→ Provided records
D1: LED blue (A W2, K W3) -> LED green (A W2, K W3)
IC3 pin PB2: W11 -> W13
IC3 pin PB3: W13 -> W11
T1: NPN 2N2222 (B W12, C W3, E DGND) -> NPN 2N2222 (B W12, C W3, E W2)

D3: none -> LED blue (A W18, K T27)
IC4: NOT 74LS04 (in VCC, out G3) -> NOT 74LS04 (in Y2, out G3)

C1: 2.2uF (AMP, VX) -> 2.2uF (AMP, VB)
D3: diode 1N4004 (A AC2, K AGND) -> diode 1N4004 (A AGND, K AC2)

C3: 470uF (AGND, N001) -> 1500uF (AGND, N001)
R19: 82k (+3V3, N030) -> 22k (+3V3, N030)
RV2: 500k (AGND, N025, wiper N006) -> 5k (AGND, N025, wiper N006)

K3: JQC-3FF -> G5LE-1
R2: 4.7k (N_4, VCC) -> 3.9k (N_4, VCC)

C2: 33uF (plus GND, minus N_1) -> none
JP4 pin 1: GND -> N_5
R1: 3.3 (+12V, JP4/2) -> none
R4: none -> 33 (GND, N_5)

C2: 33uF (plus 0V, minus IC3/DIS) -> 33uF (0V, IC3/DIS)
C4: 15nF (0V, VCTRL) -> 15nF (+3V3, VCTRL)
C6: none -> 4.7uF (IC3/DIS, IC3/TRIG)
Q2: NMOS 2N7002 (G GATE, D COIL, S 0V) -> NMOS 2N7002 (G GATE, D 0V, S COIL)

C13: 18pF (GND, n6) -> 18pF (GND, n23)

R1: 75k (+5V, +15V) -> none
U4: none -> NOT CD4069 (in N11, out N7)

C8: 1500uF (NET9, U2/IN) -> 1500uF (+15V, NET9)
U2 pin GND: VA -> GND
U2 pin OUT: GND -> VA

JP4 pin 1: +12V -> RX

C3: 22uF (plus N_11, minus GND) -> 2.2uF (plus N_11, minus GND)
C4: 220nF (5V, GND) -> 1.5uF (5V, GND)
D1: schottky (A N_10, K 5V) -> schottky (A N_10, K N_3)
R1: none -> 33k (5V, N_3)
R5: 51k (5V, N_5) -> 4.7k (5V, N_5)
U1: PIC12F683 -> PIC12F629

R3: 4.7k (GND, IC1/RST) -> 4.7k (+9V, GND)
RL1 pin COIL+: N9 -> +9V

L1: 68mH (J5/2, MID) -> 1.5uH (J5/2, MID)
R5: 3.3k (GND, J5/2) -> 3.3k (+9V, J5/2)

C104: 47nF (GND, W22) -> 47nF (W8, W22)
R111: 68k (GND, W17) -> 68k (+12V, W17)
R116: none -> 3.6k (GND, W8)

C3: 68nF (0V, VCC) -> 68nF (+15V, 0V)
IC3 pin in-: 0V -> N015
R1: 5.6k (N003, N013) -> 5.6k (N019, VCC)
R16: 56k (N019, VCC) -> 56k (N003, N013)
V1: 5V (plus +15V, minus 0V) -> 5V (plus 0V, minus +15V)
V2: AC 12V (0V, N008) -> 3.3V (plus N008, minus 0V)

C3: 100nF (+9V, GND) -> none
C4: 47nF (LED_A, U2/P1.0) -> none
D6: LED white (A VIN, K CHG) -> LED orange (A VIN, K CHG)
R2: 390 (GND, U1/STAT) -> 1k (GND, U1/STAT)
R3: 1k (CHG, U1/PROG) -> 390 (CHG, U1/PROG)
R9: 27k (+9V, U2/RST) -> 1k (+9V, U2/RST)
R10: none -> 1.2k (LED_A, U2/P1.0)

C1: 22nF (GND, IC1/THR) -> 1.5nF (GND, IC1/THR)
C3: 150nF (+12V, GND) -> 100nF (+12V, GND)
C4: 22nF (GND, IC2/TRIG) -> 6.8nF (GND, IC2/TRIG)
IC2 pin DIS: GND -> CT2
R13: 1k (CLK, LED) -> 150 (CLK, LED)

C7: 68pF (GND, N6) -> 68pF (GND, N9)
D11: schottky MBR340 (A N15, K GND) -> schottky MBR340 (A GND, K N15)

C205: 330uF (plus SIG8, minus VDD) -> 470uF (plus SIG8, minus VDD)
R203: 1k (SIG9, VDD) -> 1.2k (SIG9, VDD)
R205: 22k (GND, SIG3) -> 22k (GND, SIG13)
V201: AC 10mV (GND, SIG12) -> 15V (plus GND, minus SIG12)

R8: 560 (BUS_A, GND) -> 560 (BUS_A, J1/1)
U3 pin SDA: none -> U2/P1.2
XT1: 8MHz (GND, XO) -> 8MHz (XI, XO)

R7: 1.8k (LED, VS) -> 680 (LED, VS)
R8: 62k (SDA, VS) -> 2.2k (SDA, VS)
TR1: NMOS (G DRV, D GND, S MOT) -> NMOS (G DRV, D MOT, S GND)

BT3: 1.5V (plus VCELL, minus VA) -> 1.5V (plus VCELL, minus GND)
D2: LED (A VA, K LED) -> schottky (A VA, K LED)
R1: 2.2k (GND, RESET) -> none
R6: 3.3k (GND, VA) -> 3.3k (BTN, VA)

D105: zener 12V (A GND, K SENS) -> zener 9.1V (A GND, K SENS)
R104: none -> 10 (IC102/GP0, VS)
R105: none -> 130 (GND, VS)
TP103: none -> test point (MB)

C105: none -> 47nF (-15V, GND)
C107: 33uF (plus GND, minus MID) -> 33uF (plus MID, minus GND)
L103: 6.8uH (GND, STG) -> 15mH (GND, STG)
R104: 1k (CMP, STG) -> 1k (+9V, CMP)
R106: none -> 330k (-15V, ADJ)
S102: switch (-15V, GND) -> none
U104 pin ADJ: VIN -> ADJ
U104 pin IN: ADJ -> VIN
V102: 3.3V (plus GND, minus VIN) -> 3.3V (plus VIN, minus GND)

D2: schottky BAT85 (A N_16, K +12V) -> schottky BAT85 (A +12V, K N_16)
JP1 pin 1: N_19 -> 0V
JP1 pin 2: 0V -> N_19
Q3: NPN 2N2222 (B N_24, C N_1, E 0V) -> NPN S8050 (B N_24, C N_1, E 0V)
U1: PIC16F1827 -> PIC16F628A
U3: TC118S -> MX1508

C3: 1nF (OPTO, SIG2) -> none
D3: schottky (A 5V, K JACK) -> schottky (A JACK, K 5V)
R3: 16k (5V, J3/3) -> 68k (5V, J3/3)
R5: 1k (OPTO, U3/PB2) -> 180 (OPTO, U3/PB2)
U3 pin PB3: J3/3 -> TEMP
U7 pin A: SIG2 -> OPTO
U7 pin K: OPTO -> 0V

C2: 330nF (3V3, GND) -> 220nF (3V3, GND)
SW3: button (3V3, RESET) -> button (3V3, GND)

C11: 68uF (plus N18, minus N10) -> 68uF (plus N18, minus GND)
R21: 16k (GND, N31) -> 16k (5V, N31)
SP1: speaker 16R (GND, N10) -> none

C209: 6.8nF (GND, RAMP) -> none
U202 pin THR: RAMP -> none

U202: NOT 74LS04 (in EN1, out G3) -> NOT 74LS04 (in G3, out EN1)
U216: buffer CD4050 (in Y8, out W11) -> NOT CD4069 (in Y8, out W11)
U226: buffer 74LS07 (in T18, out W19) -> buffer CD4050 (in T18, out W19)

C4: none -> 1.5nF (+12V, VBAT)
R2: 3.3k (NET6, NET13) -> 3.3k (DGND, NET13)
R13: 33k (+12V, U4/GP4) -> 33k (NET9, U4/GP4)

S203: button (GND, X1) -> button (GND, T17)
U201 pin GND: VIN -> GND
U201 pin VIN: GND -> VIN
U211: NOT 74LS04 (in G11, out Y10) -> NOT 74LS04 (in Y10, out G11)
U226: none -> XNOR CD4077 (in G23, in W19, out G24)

→ What you should do
Line by line, retype all the entries exactly as they are shown.

→ Answer for the task
D1: LED blue (A W2, K W3) -> LED green (A W2, K W3)
IC3 pin PB2: W11 -> W13
IC3 pin PB3: W13 -> W11
T1: NPN 2N2222 (B W12, C W3, E DGND) -> NPN 2N2222 (B W12, C W3, E W2)

D3: none -> LED blue (A W18, K T27)
IC4: NOT 74LS04 (in VCC, out G3) -> NOT 74LS04 (in Y2, out G3)

C1: 2.2uF (AMP, VX) -> 2.2uF (AMP, VB)
D3: diode 1N4004 (A AC2, K AGND) -> diode 1N4004 (A AGND, K AC2)

C3: 470uF (AGND, N001) -> 1500uF (AGND, N001)
R19: 82k (+3V3, N030) -> 22k (+3V3, N030)
RV2: 500k (AGND, N025, wiper N006) -> 5k (AGND, N025, wiper N006)

K3: JQC-3FF -> G5LE-1
R2: 4.7k (N_4, VCC) -> 3.9k (N_4, VCC)

C2: 33uF (plus GND, minus N_1) -> none
JP4 pin 1: GND -> N_5
R1: 3.3 (+12V, JP4/2) -> none
R4: none -> 33 (GND, N_5)

C2: 33uF (plus 0V, minus IC3/DIS) -> 33uF (0V, IC3/DIS)
C4: 15nF (0V, VCTRL) -> 15nF (+3V3, VCTRL)
C6: none -> 4.7uF (IC3/DIS, IC3/TRIG)
Q2: NMOS 2N7002 (G GATE, D COIL, S 0V) -> NMOS 2N7002 (G GATE, D 0V, S COIL)

C13: 18pF (GND, n6) -> 18pF (GND, n23)

R1: 75k (+5V, +15V) -> none
U4: none -> NOT CD4069 (in N11, out N7)

C8: 1500uF (NET9, U2/IN) -> 1500uF (+15V, NET9)
U2 pin GND: VA -> GND
U2 pin OUT: GND -> VA

JP4 pin 1: +12V -> RX

C3: 22uF (plus N_11, minus GND) -> 2.2uF (plus N_11, minus GND)
C4: 220nF (5V, GND) -> 1.5uF (5V, GND)
D1: schottky (A N_10, K 5V) -> schottky (A N_10, K N_3)
R1: none -> 33k (5V, N_3)
R5: 51k (5V, N_5) -> 4.7k (5V, N_5)
U1: PIC12F683 -> PIC12F629

R3: 4.7k (GND, IC1/RST) -> 4.7k (+9V, GND)
RL1 pin COIL+: N9 -> +9V

L1: 68mH (J5/2, MID) -> 1.5uH (J5/2, MID)
R5: 3.3k (GND, J5/2) -> 3.3k (+9V, J5/2)

C104: 47nF (GND, W22) -> 47nF (W8, W22)
R111: 68k (GND, W17) -> 68k (+12V, W17)
R116: none -> 3.6k (GND, W8)

C3: 68nF (0V, VCC) -> 68nF (+15V, 0V)
IC3 pin in-: 0V -> N015
R1: 5.6k (N003, N013) -> 5.6k (N019, VCC)
R16: 56k (N019, VCC) -> 56k (N003, N013)
V1: 5V (plus +15V, minus 0V) -> 5V (plus 0V, minus +15V)
V2: AC 12V (0V, N008) -> 3.3V (plus N008, minus 0V)

C3: 100nF (+9V, GND) -> none
C4: 47nF (LED_A, U2/P1.0) -> none
D6: LED white (A VIN, K CHG) -> LED orange (A VIN, K CHG)
R2: 390 (GND, U1/STAT) -> 1k (GND, U1/STAT)
R3: 1k (CHG, U1/PROG) -> 390 (CHG, U1/PROG)
R9: 27k (+9V, U2/RST) -> 1k (+9V, U2/RST)
R10: none -> 1.2k (LED_A, U2/P1.0)

C1: 22nF (GND, IC1/THR) -> 1.5nF (GND, IC1/THR)
C3: 150nF (+12V, GND) -> 100nF (+12V, GND)
C4: 22nF (GND, IC2/TRIG) -> 6.8nF (GND, IC2/TRIG)
IC2 pin DIS: GND -> CT2
R13: 1k (CLK, LED) -> 150 (CLK, LED)

C7: 68pF (GND, N6) -> 68pF (GND, N9)
D11: schottky MBR340 (A N15, K GND) -> schottky MBR340 (A GND, K N15)

C205: 330uF (plus SIG8, minus VDD) -> 470uF (plus SIG8, minus VDD)
R203: 1k (SIG9, VDD) -> 1.2k (SIG9, VDD)
R205: 22k (GND, SIG3) -> 22k (GND, SIG13)
V201: AC 10mV (GND, SIG12) -> 15V (plus GND, minus SIG12)

R8: 560 (BUS_A, GND) -> 560 (BUS_A, J1/1)
U3 pin SDA: none -> U2/P1.2
XT1: 8MHz (GND, XO) -> 8MHz (XI, XO)

R7: 1.8k (LED, VS) -> 680 (LED, VS)
R8: 62k (SDA, VS) -> 2.2k (SDA, VS)
TR1: NMOS (G DRV, D GND, S MOT) -> NMOS (G DRV, D MOT, S GND)

BT3: 1.5V (plus VCELL, minus VA) -> 1.5V (plus VCELL, minus GND)
D2: LED (A VA, K LED) -> schottky (A VA, K LED)
R1: 2.2k (GND, RESET) -> none
R6: 3.3k (GND, VA) -> 3.3k (BTN, VA)

D105: zener 12V (A GND, K SENS) -> zener 9.1V (A GND, K SENS)
R104: none -> 10 (IC102/GP0, VS)
R105: none -> 130 (GND, VS)
TP103: none -> test point (MB)

C105: none -> 47nF (-15V, GND)
C107: 33uF (plus GND, minus MID) -> 33uF (plus MID, minus GND)
L103: 6.8uH (GND, STG) -> 15mH (GND, STG)
R104: 1k (CMP, STG) -> 1k (+9V, CMP)
R106: none -> 330k (-15V, ADJ)
S102: switch (-15V, GND) -> none
U104 pin ADJ: VIN -> ADJ
U104 pin IN: ADJ -> VIN
V102: 3.3V (plus GND, minus VIN) -> 3.3V (plus VIN, minus GND)

D2: schottky BAT85 (A N_16, K +12V) -> schottky BAT85 (A +12V, K N_16)
JP1 pin 1: N_19 -> 0V
JP1 pin 2: 0V -> N_19
Q3: NPN 2N2222 (B N_24, C N_1, E 0V) -> NPN S8050 (B N_24, C N_1, E 0V)
U1: PIC16F1827 -> PIC16F628A
U3: TC118S -> MX1508

C3: 1nF (OPTO, SIG2) -> none
D3: schottky (A 5V, K JACK) -> schottky (A JACK, K 5V)
R3: 16k (5V, J3/3) -> 68k (5V, J3/3)
R5: 1k (OPTO, U3/PB2) -> 180 (OPTO, U3/PB2)
U3 pin PB3: J3/3 -> TEMP
U7 pin A: SIG2 -> OPTO
U7 pin K: OPTO -> 0V

C2: 330nF (3V3, GND) -> 220nF (3V3, GND)
SW3: button (3V3, RESET) -> button (3V3, GND)

C11: 68uF (plus N18, minus N10) -> 68uF (plus N18, minus GND)
R21: 16k (GND, N31) -> 16k (5V, N31)
SP1: speaker 16R (GND, N10) -> none

C209: 6.8nF (GND, RAMP) -> none
U202 pin THR: RAMP -> none

U202: NOT 74LS04 (in EN1, out G3) -> NOT 74LS04 (in G3, out EN1)
U216: buffer CD4050 (in Y8, out W11) -> NOT CD4069 (in Y8, out W11)
U226: buffer 74LS07 (in T18, out W19) -> buffer CD4050 (in T18, out W19)

C4: none -> 1.5nF (+12V, VBAT)
R2: 3.3k (NET6, NET13) -> 3.3k (DGND, NET13)
R13: 33k (+12V, U4/GP4) -> 33k (NET9, U4/GP4)

S203: button (GND, X1) -> button (GND, T17)
U201 pin GND: VIN -> GND
U201 pin VIN: GND -> VIN
U211: NOT 74LS04 (in G11, out Y10) -> NOT 74LS04 (in Y10, out G11)
U226: none -> XNOR CD4077 (in G23, in W19, out G24)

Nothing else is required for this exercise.